### Work instructions
Using the entries below, quote exactly the span of lines that begins with the line containing "(535, 186) = (265, 167): blue" and ends with the final line.

### Available data
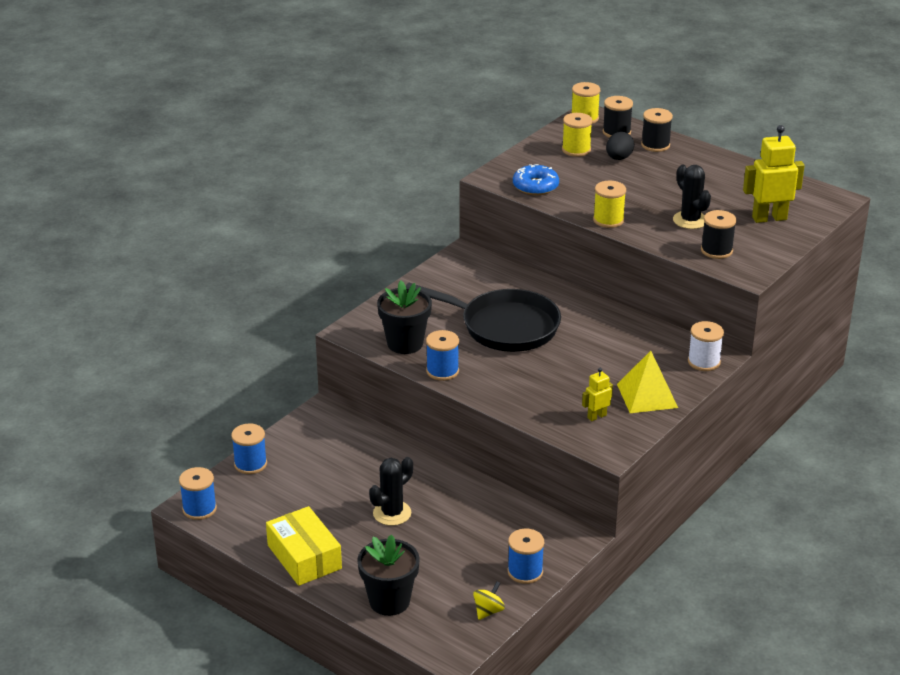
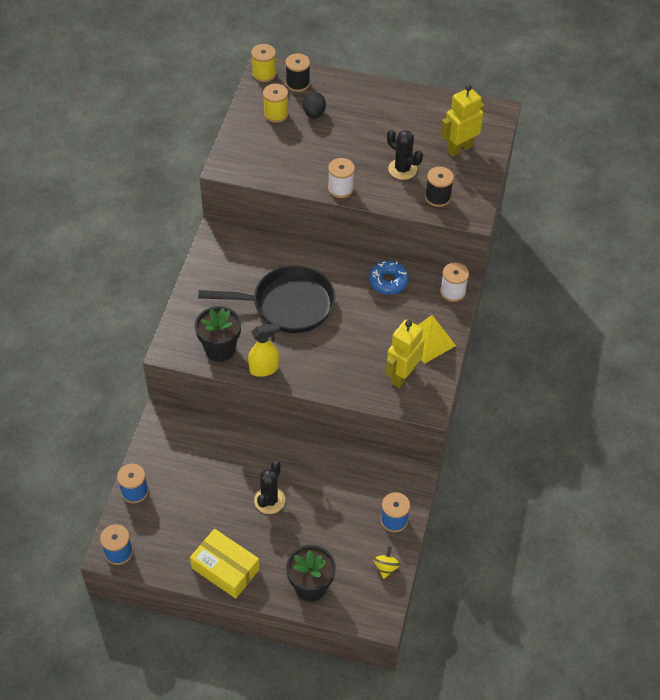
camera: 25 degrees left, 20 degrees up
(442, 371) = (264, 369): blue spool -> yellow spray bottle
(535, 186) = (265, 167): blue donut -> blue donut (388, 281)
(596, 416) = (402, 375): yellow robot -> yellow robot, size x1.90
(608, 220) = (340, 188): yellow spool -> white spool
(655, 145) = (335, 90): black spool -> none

### Solution to the problem
(535, 186) = (265, 167): blue donut -> blue donut (388, 281)
(596, 416) = (402, 375): yellow robot -> yellow robot, size x1.90
(608, 220) = (340, 188): yellow spool -> white spool
(655, 145) = (335, 90): black spool -> none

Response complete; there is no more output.